What is needed -
The reply to the records below should contain exactly the lines from the line with "U1 pin in+: W8 -> +5V" through the line with "R3: 1.6M (RC, U2/CLK) -> 150k (RC, U2/CLK)", and nothing besides.

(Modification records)
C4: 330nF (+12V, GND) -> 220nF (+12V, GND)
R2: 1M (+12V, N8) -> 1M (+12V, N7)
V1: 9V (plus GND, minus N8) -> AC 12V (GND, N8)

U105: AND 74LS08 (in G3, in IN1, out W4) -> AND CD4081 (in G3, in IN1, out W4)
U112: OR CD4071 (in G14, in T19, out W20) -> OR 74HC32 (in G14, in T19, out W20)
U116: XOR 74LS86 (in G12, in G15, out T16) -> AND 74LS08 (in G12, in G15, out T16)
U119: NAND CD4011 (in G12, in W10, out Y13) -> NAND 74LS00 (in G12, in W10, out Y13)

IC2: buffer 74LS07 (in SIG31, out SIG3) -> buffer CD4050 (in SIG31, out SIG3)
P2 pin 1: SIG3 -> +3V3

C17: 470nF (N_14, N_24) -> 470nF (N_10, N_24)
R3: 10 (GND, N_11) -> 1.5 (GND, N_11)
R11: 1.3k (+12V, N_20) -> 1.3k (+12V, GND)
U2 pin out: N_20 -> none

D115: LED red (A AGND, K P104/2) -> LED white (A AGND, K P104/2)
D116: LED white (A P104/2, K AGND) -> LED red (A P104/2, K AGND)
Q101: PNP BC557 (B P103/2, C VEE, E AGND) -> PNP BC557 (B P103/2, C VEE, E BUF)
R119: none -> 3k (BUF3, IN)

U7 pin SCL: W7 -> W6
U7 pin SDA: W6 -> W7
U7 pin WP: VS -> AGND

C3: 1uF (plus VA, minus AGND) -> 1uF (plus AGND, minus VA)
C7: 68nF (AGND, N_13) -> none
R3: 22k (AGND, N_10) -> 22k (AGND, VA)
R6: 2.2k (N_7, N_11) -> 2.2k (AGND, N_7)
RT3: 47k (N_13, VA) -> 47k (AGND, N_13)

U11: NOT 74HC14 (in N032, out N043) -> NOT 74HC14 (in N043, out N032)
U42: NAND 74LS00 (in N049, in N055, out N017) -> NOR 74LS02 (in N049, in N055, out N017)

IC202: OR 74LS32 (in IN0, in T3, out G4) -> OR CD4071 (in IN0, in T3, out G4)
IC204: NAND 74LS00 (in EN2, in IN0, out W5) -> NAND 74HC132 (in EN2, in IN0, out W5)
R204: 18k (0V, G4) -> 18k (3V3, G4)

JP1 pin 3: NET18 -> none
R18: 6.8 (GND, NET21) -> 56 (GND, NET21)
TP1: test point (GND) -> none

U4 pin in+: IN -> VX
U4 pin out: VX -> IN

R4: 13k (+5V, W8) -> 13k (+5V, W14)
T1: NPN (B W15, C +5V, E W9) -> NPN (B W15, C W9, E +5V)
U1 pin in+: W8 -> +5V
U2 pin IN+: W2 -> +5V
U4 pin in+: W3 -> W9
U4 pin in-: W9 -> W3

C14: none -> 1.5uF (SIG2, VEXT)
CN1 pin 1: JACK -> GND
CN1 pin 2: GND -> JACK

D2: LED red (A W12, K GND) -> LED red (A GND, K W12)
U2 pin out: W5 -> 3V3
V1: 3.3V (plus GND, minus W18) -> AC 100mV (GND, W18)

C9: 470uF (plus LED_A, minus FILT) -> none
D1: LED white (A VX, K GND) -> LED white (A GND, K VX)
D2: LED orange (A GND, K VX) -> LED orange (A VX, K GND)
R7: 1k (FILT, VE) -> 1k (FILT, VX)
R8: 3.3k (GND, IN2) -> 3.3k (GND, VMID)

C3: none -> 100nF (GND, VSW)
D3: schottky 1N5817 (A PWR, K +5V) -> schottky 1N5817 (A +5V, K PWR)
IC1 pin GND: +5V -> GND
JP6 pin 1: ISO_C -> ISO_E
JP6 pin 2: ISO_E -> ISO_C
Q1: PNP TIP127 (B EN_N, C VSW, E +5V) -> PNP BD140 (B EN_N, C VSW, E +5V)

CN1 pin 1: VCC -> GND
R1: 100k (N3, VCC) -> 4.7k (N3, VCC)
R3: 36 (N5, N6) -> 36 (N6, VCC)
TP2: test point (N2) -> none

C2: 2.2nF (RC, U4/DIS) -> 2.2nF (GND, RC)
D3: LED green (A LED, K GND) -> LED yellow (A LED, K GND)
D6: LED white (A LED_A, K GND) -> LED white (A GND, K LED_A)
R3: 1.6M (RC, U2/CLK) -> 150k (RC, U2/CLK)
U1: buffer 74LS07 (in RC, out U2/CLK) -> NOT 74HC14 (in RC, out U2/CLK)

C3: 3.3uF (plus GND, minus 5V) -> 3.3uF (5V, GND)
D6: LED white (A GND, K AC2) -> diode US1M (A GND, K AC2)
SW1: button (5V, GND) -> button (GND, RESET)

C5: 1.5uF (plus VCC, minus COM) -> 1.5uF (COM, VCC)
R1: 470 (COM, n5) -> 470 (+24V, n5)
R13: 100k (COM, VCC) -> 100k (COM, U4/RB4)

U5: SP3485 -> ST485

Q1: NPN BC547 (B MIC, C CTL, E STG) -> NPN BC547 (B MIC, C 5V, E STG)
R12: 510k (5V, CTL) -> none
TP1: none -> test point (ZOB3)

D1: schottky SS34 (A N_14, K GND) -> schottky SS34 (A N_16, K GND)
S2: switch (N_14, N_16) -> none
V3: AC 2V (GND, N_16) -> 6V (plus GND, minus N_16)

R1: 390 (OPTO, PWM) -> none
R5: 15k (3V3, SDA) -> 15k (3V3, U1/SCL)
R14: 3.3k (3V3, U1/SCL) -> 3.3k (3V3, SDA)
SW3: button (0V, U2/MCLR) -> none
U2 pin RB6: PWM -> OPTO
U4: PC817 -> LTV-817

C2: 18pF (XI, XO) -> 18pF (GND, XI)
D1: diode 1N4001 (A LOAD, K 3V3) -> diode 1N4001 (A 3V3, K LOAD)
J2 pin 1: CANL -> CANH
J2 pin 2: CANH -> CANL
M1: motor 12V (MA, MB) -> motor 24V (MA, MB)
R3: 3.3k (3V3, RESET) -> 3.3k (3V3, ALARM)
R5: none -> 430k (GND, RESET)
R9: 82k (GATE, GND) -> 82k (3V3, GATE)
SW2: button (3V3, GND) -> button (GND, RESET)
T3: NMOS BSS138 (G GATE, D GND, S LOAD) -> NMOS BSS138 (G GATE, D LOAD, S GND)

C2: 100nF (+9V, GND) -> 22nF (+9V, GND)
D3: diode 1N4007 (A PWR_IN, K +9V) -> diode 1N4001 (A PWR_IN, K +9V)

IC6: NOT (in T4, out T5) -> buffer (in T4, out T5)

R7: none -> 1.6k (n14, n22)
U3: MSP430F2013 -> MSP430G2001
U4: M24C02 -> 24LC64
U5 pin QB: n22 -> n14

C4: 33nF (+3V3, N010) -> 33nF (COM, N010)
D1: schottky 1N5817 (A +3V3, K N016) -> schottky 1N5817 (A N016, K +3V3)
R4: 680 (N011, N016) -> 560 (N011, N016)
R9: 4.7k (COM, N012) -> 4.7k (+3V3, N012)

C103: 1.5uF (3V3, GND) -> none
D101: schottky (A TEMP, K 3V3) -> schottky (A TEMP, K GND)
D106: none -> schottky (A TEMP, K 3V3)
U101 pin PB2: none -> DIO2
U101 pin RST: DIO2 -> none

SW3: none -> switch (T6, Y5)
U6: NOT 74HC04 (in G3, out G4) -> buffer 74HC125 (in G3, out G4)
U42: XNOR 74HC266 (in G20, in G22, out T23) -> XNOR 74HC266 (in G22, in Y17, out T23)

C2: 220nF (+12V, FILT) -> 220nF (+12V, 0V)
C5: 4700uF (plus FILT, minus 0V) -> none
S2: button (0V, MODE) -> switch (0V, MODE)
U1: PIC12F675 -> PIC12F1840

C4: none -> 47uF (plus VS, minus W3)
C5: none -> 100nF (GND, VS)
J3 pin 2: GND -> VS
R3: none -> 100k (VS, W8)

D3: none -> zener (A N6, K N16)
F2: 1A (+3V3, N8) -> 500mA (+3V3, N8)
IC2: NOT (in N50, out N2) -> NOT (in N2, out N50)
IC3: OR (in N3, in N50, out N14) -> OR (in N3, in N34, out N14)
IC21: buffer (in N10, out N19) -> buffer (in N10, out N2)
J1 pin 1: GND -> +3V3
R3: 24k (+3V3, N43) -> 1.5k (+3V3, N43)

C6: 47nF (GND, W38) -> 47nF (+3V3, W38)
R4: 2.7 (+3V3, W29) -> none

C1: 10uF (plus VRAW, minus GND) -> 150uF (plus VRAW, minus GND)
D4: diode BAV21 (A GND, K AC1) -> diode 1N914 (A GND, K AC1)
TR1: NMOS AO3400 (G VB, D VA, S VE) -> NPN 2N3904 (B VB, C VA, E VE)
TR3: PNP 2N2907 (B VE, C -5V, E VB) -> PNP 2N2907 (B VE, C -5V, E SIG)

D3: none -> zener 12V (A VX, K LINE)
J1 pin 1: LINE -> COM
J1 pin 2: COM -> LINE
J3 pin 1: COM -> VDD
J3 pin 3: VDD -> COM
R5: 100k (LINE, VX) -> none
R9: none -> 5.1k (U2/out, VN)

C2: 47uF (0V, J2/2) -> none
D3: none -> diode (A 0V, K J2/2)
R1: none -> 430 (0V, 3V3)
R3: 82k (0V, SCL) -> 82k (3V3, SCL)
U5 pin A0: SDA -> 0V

Answer to the exercise -
U1 pin in+: W8 -> +5V
U2 pin IN+: W2 -> +5V
U4 pin in+: W3 -> W9
U4 pin in-: W9 -> W3

C14: none -> 1.5uF (SIG2, VEXT)
CN1 pin 1: JACK -> GND
CN1 pin 2: GND -> JACK

D2: LED red (A W12, K GND) -> LED red (A GND, K W12)
U2 pin out: W5 -> 3V3
V1: 3.3V (plus GND, minus W18) -> AC 100mV (GND, W18)

C9: 470uF (plus LED_A, minus FILT) -> none
D1: LED white (A VX, K GND) -> LED white (A GND, K VX)
D2: LED orange (A GND, K VX) -> LED orange (A VX, K GND)
R7: 1k (FILT, VE) -> 1k (FILT, VX)
R8: 3.3k (GND, IN2) -> 3.3k (GND, VMID)

C3: none -> 100nF (GND, VSW)
D3: schottky 1N5817 (A PWR, K +5V) -> schottky 1N5817 (A +5V, K PWR)
IC1 pin GND: +5V -> GND
JP6 pin 1: ISO_C -> ISO_E
JP6 pin 2: ISO_E -> ISO_C
Q1: PNP TIP127 (B EN_N, C VSW, E +5V) -> PNP BD140 (B EN_N, C VSW, E +5V)

CN1 pin 1: VCC -> GND
R1: 100k (N3, VCC) -> 4.7k (N3, VCC)
R3: 36 (N5, N6) -> 36 (N6, VCC)
TP2: test point (N2) -> none

C2: 2.2nF (RC, U4/DIS) -> 2.2nF (GND, RC)
D3: LED green (A LED, K GND) -> LED yellow (A LED, K GND)
D6: LED white (A LED_A, K GND) -> LED white (A GND, K LED_A)
R3: 1.6M (RC, U2/CLK) -> 150k (RC, U2/CLK)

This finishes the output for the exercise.